Activity :: Among the entries below, please show each line that carries the word "pear".

───── Information supplied ─────

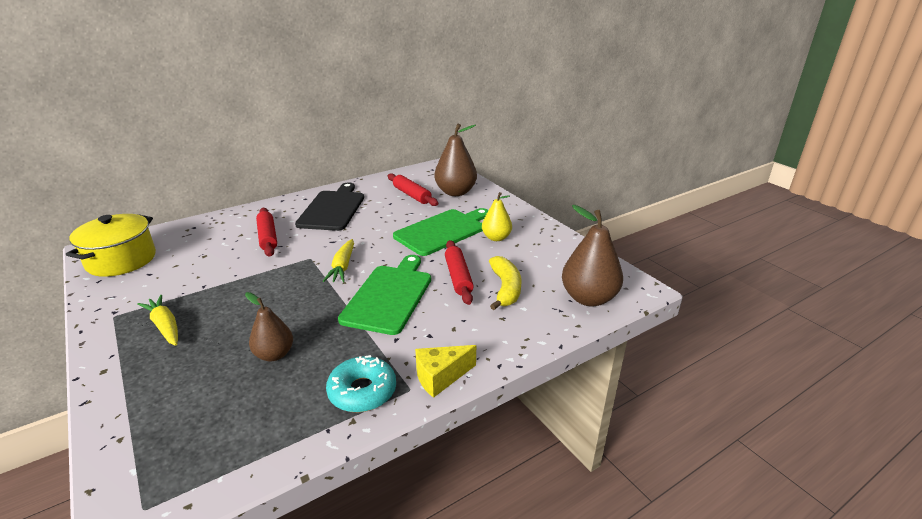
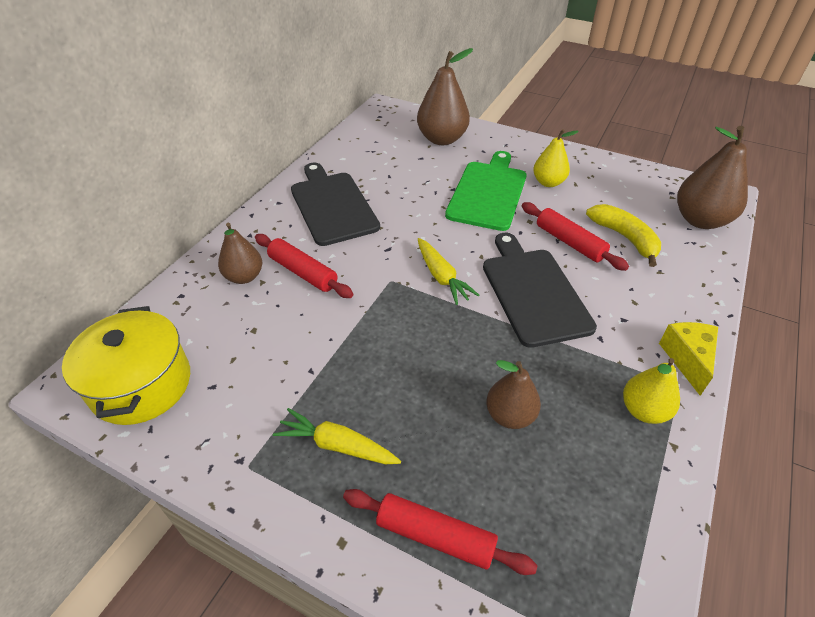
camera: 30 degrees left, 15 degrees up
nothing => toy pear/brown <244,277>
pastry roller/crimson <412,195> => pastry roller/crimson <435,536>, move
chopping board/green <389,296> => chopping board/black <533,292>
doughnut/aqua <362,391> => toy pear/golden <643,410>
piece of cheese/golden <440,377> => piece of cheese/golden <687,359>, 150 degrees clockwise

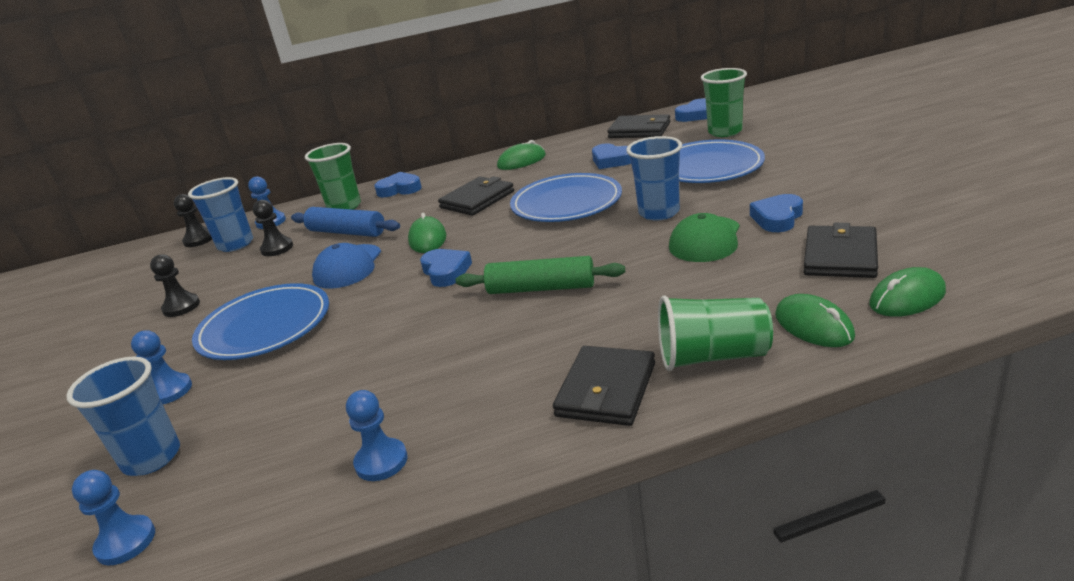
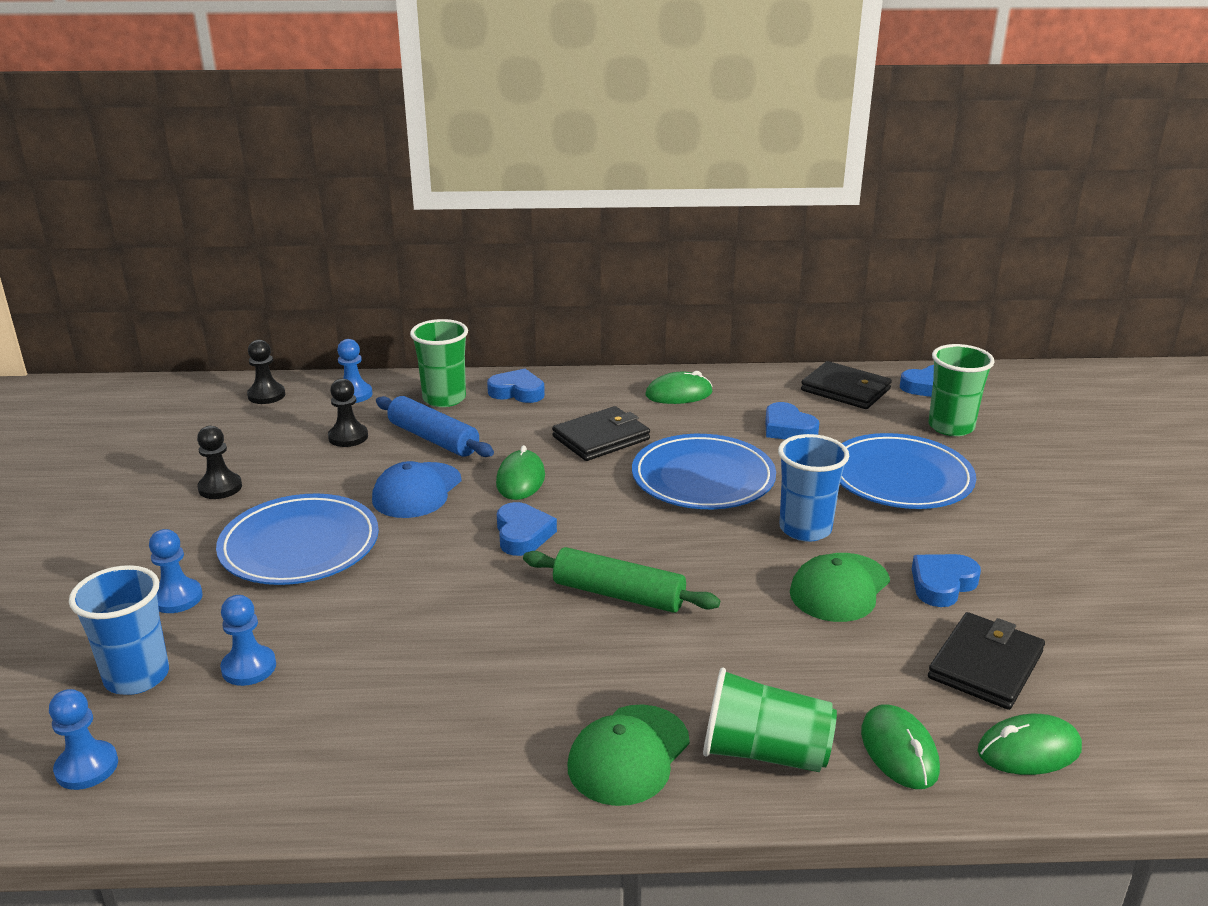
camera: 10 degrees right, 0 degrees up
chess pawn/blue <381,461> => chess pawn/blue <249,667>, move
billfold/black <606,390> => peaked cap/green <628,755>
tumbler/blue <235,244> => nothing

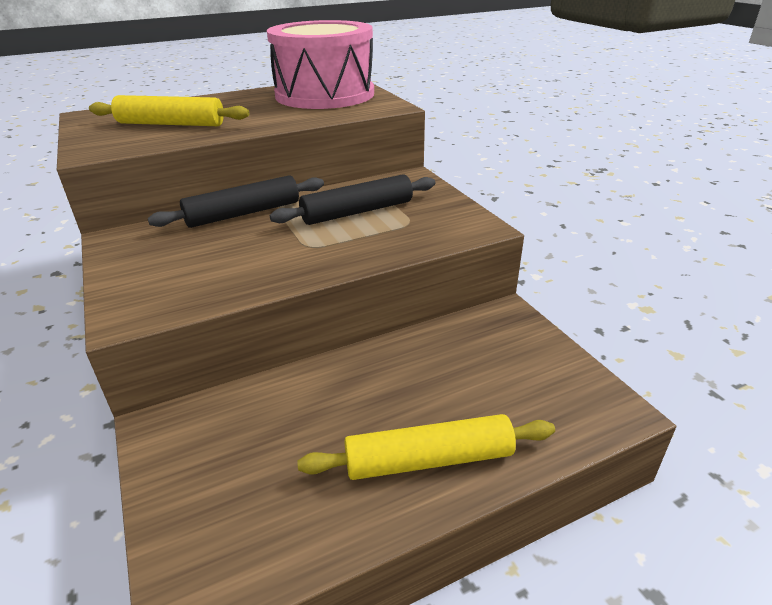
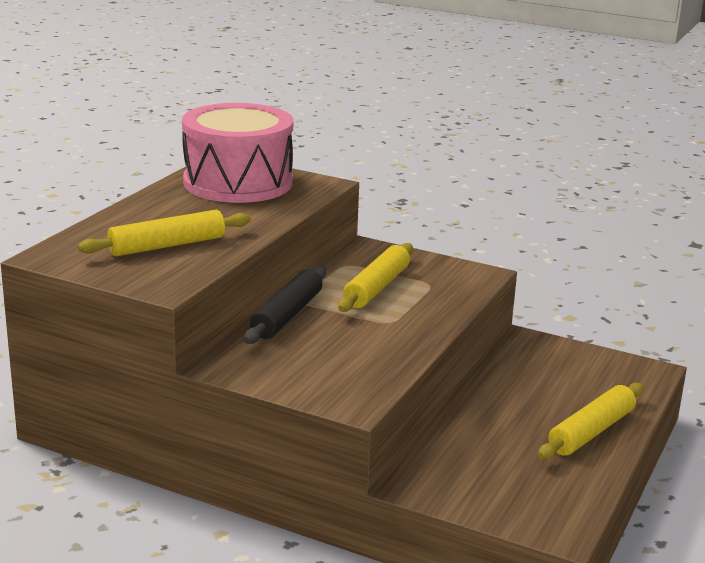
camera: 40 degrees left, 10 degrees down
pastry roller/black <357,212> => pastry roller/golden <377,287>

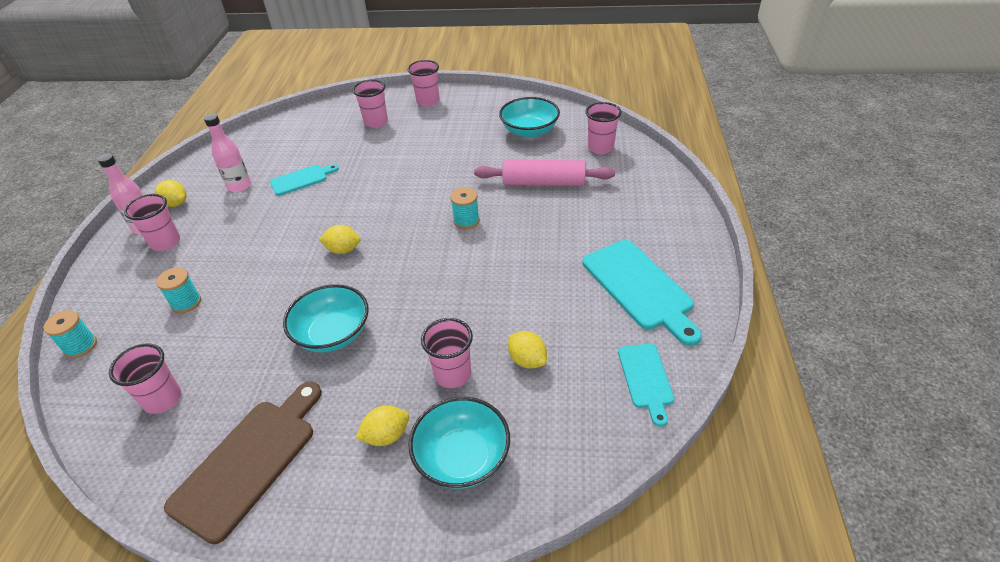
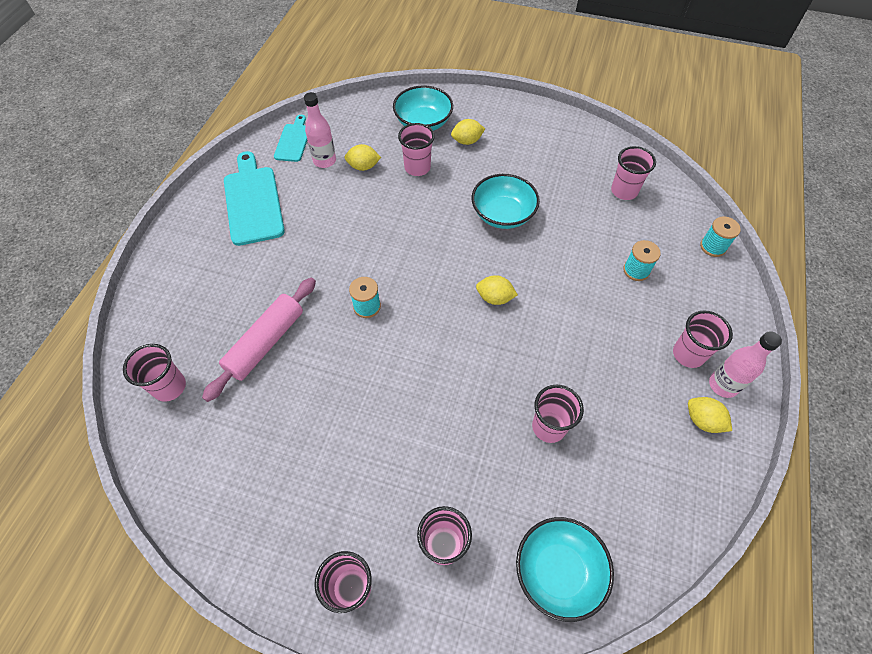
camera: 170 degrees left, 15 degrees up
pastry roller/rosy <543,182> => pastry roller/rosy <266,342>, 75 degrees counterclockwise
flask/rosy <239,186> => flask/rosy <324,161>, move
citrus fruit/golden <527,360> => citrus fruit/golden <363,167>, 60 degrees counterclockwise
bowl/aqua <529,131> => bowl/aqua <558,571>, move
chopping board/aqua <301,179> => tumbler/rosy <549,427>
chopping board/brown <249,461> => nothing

─────

Expected output ::
nothing => toy pear/brown <244,277>
doughnut/aqua <362,391> => toy pear/golden <643,410>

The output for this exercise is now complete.